Directions: Your task is to return the listing below word for word, without any of its images.

Exercise data:
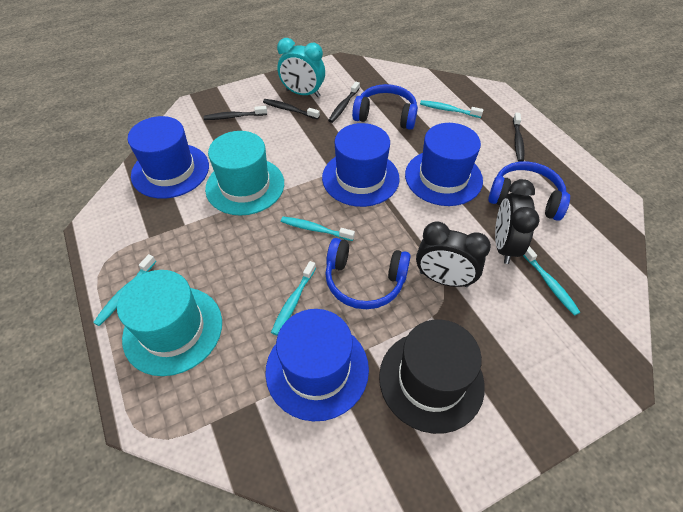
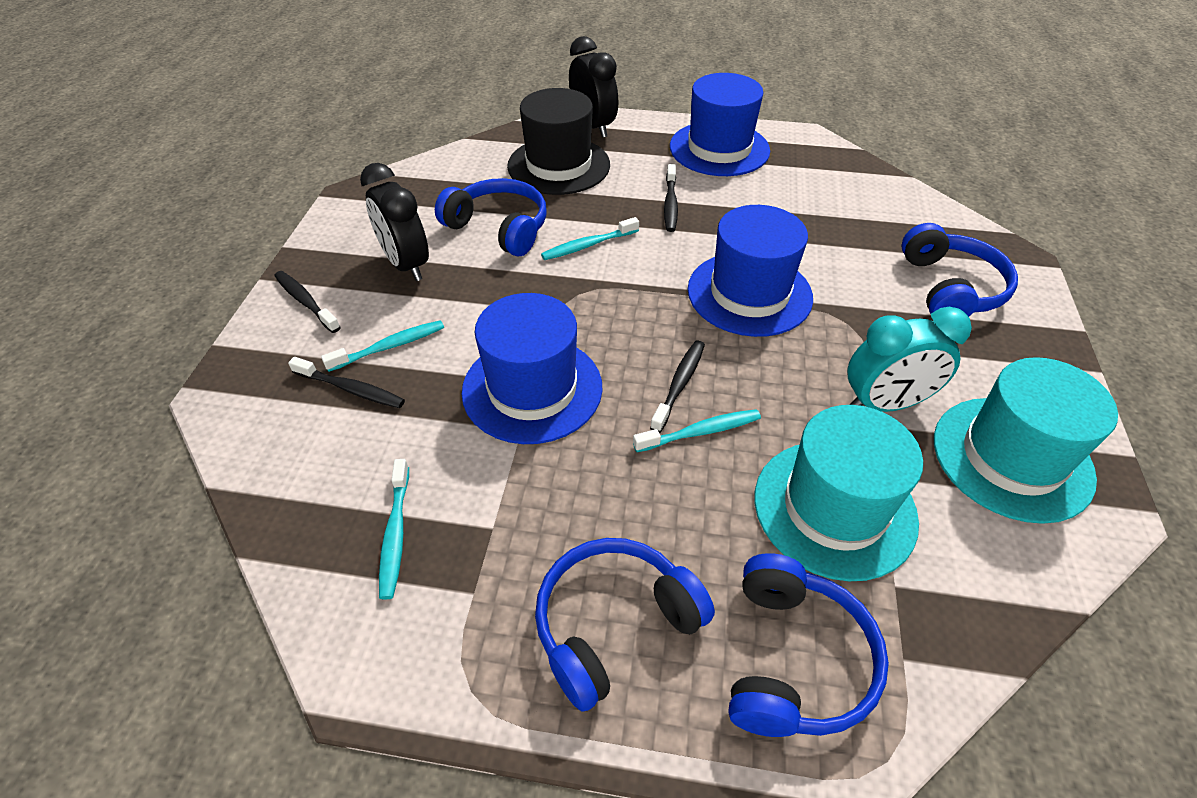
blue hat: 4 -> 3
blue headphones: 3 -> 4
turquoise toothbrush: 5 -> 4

Reply:
blue hat: 4 -> 3
blue headphones: 3 -> 4
turquoise toothbrush: 5 -> 4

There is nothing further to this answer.